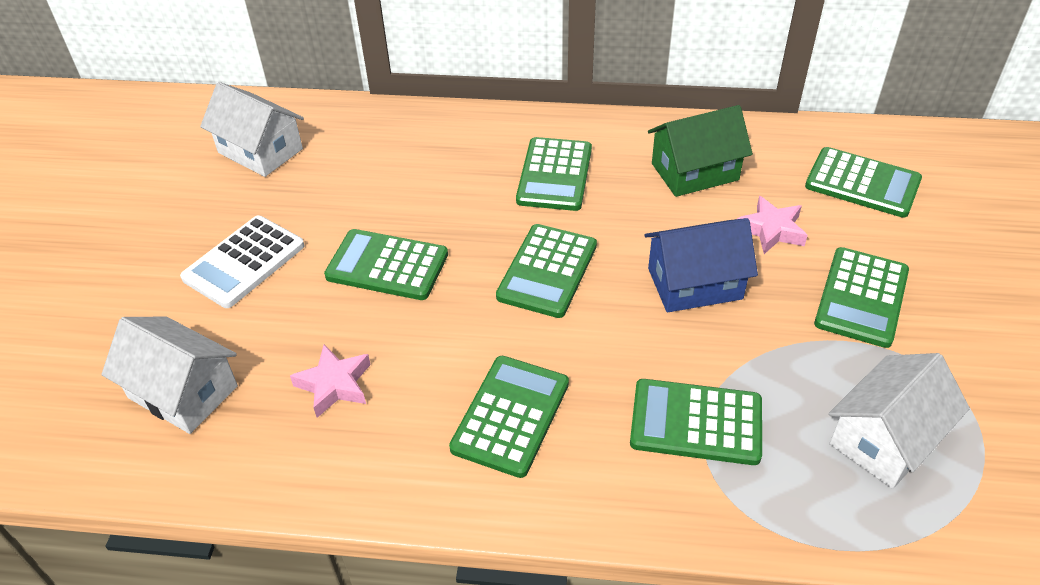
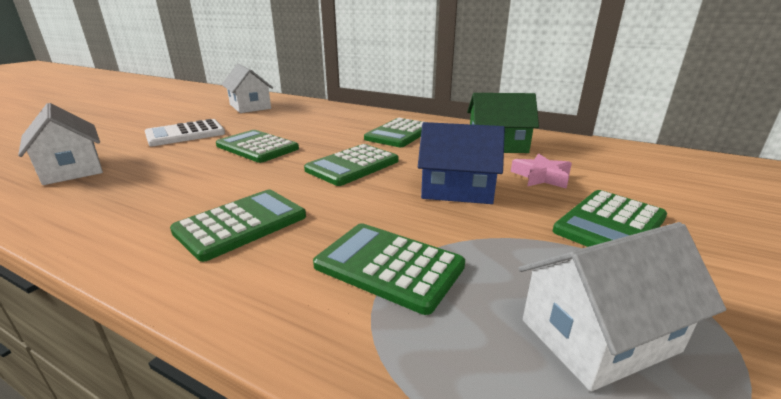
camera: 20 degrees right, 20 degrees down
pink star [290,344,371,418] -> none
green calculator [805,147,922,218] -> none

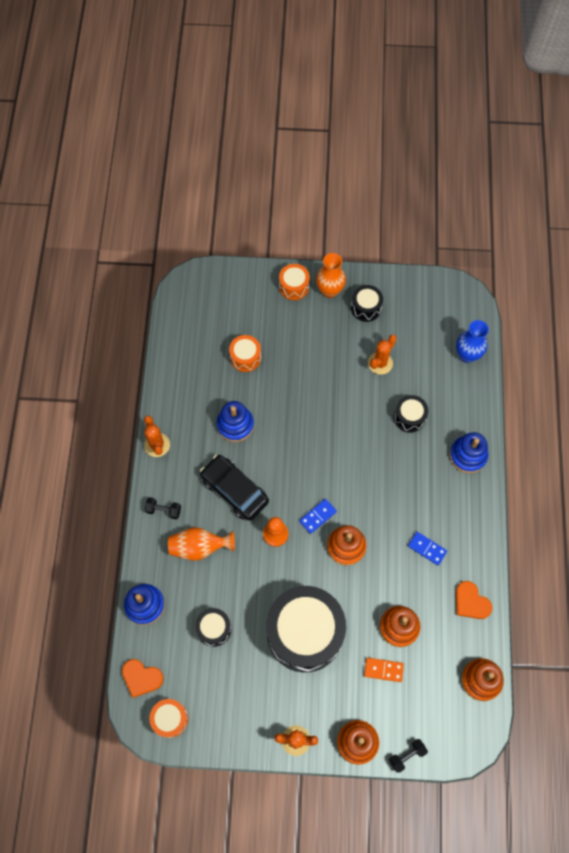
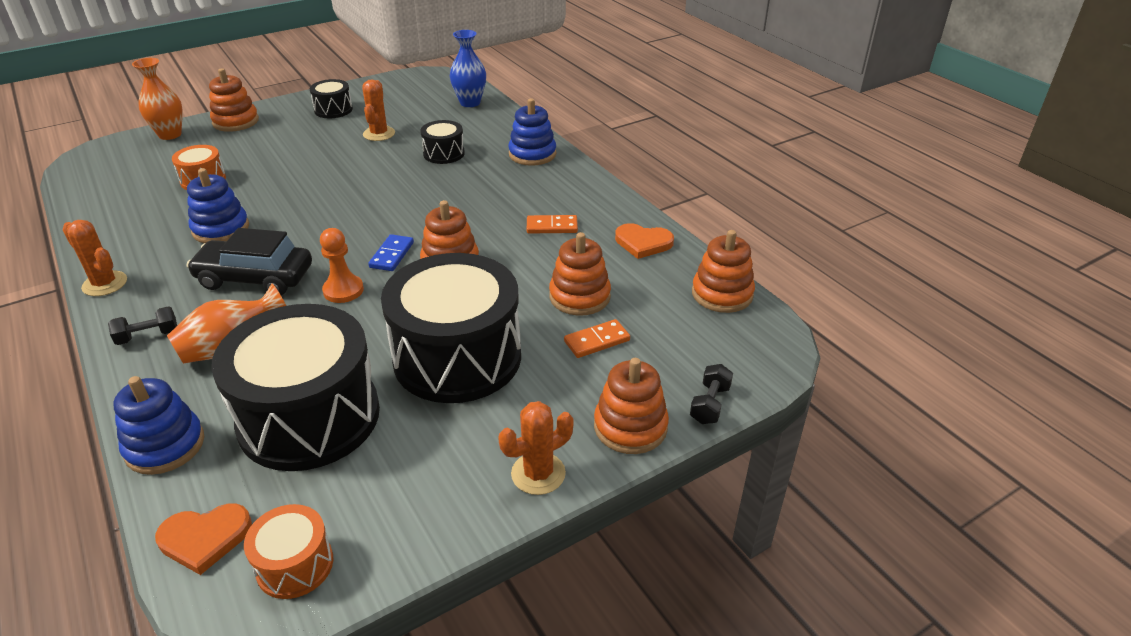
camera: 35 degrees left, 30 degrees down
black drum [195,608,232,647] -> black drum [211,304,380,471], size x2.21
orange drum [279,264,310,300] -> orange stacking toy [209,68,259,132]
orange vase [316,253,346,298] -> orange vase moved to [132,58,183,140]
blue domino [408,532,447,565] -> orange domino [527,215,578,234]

WORK REQUIRED
Word for word, restate the lines running from the one containing "camera: 35 degrees left, 30 degrees down" through the final line of the records above, and nothing besides.

REPLY
camera: 35 degrees left, 30 degrees down
black drum [195,608,232,647] -> black drum [211,304,380,471], size x2.21
orange drum [279,264,310,300] -> orange stacking toy [209,68,259,132]
orange vase [316,253,346,298] -> orange vase moved to [132,58,183,140]
blue domino [408,532,447,565] -> orange domino [527,215,578,234]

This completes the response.